**Work to complete:** Emit a verbatim copy of the lines below from the line with "purple star: (264, 52) -> (268, 31), moved" through the line with "purple circle: (299, 60)", excluding pictures and everything outside that range.

**Records provided:**
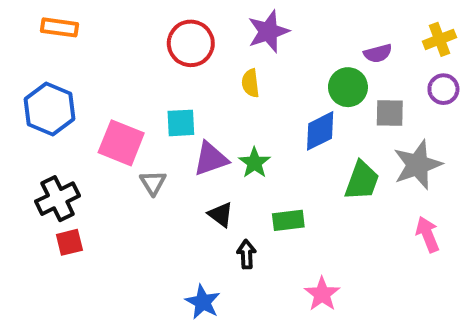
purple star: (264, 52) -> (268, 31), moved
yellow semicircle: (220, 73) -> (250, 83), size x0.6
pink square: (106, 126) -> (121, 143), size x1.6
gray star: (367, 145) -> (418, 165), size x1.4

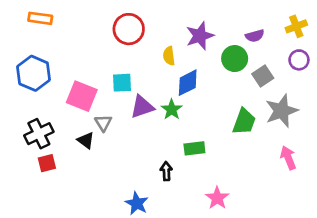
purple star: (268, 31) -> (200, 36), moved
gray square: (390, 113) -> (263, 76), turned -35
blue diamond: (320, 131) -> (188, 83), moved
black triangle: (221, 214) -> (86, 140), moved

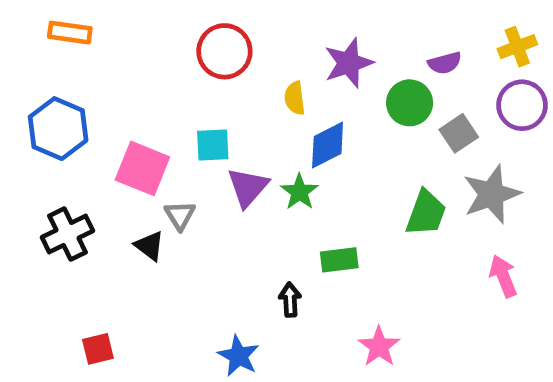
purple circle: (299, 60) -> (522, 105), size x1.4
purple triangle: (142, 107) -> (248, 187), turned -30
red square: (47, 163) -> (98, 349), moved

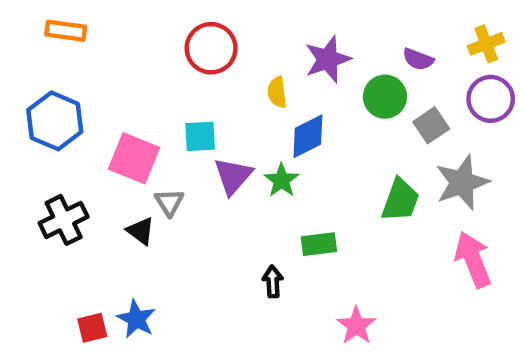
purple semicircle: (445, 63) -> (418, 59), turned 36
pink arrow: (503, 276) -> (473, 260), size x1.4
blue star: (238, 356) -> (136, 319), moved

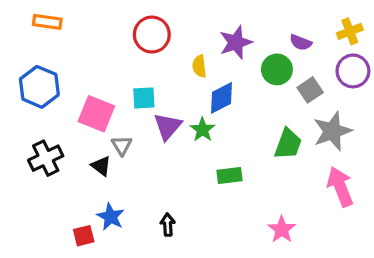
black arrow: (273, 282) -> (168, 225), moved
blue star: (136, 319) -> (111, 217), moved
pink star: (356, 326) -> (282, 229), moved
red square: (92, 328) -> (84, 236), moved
--
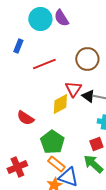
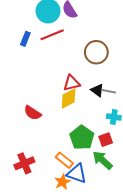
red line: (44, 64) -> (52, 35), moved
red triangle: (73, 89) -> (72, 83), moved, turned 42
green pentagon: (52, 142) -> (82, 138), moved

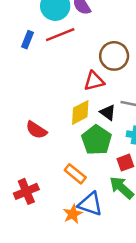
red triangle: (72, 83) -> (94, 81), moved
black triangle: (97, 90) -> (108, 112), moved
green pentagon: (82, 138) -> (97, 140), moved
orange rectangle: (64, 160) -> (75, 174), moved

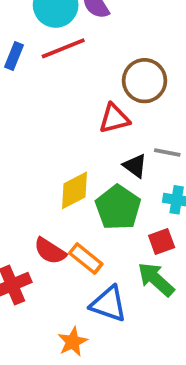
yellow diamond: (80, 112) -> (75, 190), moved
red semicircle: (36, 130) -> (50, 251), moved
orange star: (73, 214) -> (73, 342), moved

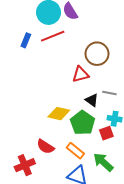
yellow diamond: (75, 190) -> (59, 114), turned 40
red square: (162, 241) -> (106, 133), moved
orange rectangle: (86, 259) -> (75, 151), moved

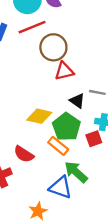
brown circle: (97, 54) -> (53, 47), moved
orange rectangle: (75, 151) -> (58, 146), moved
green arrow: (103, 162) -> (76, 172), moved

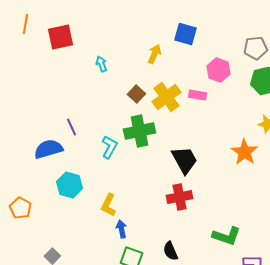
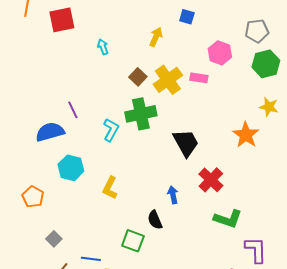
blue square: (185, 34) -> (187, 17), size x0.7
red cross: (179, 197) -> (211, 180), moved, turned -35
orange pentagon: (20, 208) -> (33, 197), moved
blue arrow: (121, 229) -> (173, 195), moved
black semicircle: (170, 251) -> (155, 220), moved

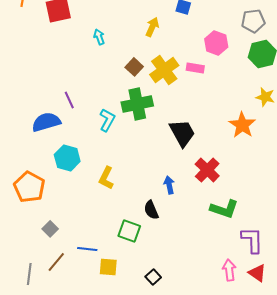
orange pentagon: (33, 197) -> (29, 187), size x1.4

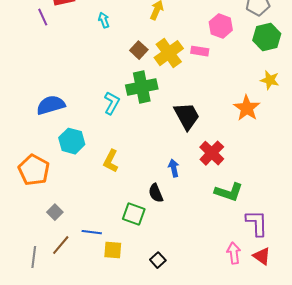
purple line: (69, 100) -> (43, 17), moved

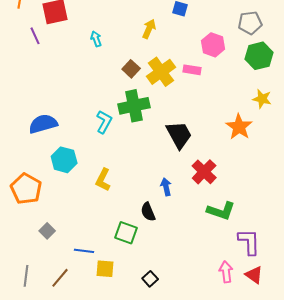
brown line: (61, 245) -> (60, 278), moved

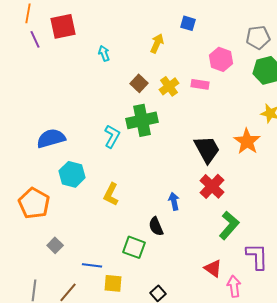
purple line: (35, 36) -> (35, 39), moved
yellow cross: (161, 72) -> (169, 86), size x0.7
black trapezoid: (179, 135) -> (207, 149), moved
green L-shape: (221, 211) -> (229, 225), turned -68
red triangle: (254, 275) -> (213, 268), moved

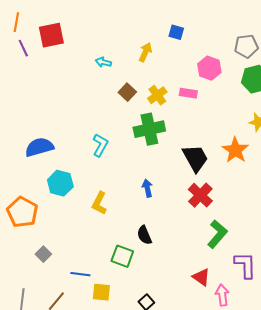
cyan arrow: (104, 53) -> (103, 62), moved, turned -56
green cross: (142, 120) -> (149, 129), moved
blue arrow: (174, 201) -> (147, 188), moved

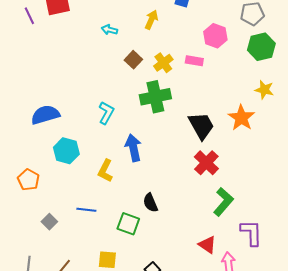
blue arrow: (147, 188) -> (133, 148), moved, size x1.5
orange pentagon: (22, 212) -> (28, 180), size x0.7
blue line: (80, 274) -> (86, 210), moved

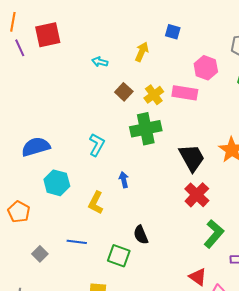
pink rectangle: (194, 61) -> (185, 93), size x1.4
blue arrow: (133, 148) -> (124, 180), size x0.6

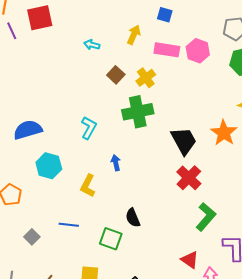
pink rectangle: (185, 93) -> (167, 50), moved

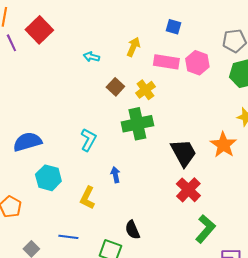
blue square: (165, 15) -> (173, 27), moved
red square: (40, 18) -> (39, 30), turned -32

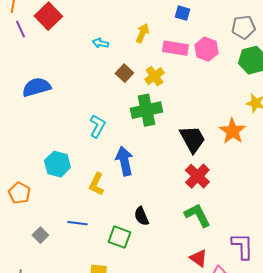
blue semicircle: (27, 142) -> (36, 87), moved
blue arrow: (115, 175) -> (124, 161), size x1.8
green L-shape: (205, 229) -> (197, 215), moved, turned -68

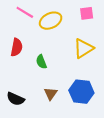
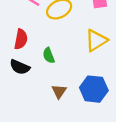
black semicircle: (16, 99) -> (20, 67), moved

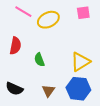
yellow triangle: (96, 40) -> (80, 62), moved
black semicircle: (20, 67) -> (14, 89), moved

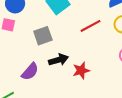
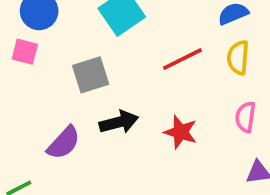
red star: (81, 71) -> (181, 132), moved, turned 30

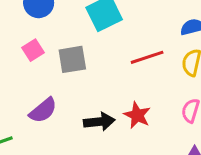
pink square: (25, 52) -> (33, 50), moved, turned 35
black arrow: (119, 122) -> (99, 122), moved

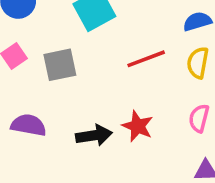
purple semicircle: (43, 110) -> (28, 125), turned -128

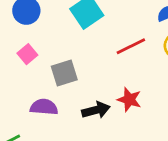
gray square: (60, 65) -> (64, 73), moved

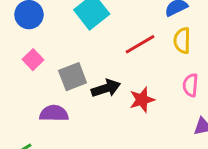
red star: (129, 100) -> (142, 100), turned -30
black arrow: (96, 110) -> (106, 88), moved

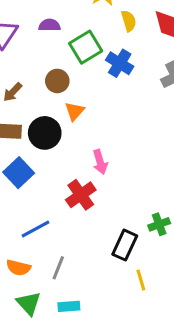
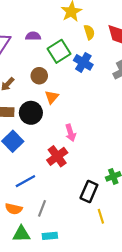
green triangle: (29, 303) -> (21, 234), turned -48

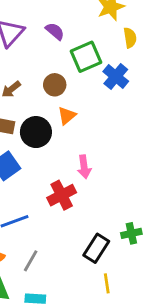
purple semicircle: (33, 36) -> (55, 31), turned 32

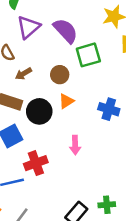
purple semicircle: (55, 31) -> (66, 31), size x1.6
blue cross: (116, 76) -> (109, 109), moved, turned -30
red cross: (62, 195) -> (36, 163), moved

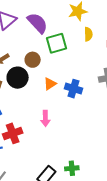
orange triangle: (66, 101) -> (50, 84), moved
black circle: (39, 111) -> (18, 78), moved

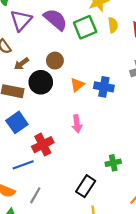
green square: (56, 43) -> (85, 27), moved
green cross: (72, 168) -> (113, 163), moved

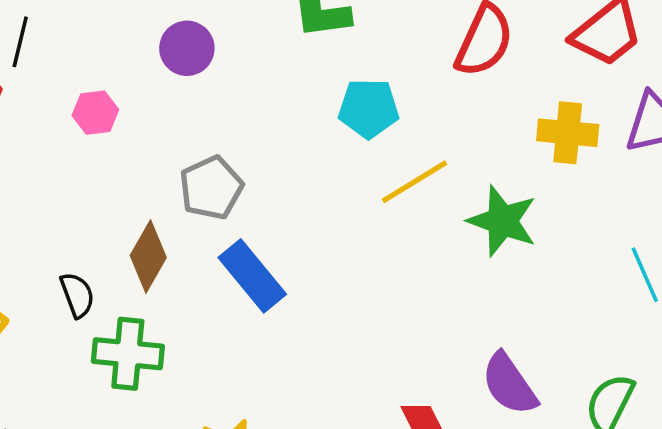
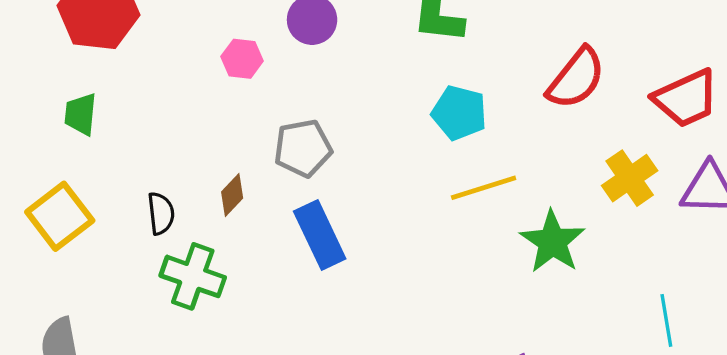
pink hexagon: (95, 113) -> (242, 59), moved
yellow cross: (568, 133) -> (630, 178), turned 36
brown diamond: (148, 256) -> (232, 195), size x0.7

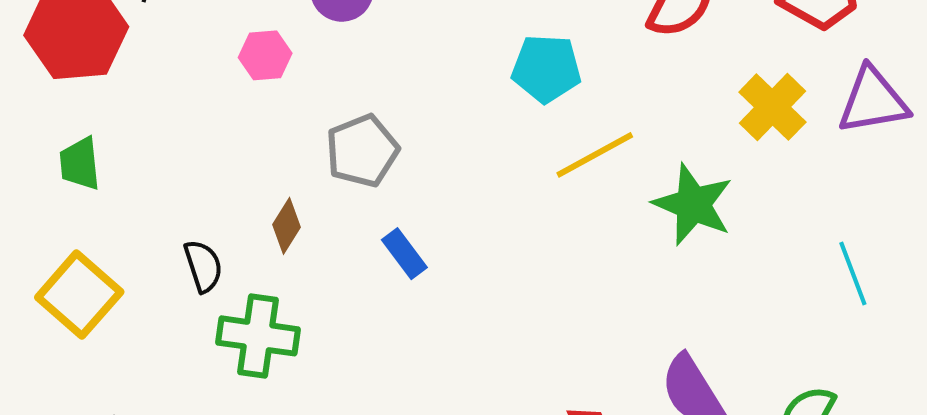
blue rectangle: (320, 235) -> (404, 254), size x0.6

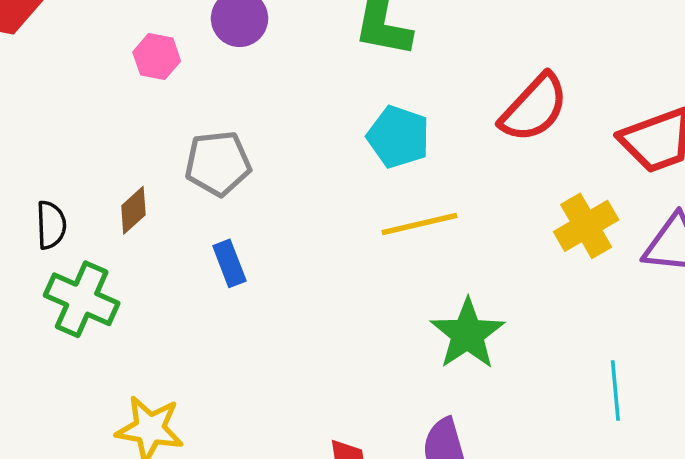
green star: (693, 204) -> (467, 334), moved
--
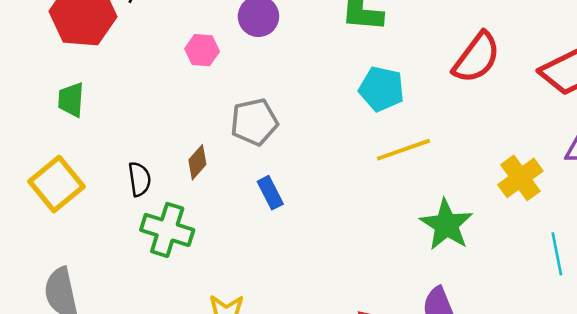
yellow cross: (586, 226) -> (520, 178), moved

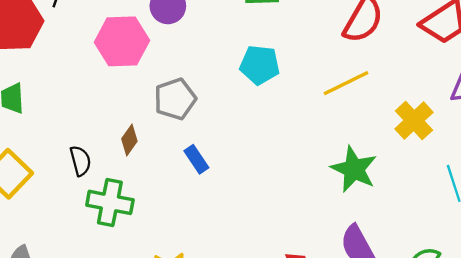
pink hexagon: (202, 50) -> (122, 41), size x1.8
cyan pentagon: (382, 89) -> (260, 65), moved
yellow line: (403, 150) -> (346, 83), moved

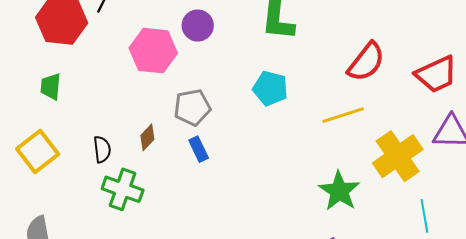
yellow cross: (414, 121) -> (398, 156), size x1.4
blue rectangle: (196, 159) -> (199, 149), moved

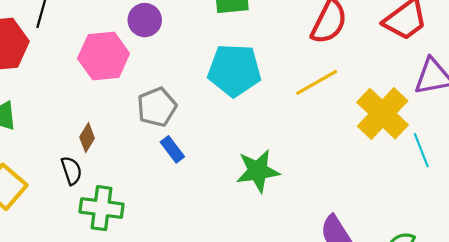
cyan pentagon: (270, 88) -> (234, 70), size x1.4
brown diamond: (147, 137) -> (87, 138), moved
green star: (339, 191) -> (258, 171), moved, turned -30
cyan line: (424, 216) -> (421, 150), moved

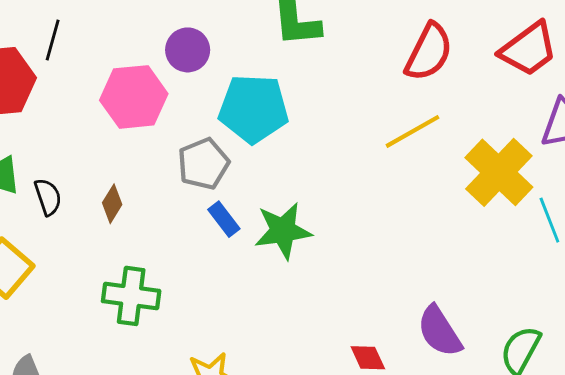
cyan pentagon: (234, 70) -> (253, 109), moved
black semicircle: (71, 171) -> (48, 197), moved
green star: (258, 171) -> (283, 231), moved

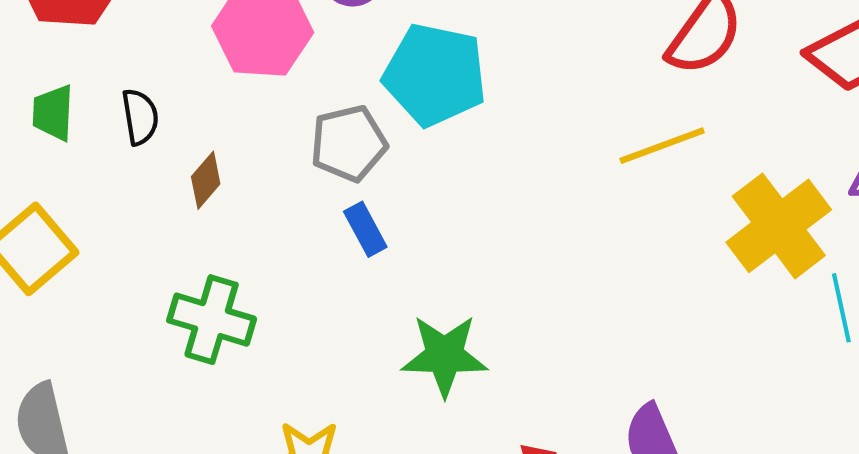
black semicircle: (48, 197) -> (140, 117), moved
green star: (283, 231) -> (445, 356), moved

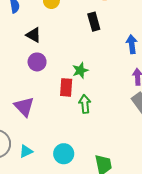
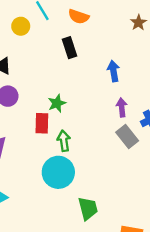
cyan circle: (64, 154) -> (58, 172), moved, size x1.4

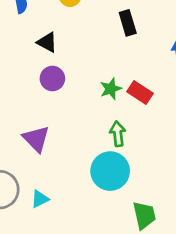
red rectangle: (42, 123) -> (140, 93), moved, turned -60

**Response to this exercise:**
purple star: (264, 52) -> (268, 31), moved
yellow semicircle: (220, 73) -> (250, 83), size x0.6
pink square: (106, 126) -> (121, 143), size x1.6
gray star: (367, 145) -> (418, 165), size x1.4

purple star: (268, 31) -> (200, 36), moved
gray square: (390, 113) -> (263, 76), turned -35
blue diamond: (320, 131) -> (188, 83), moved
black triangle: (221, 214) -> (86, 140), moved

purple circle: (299, 60) -> (522, 105), size x1.4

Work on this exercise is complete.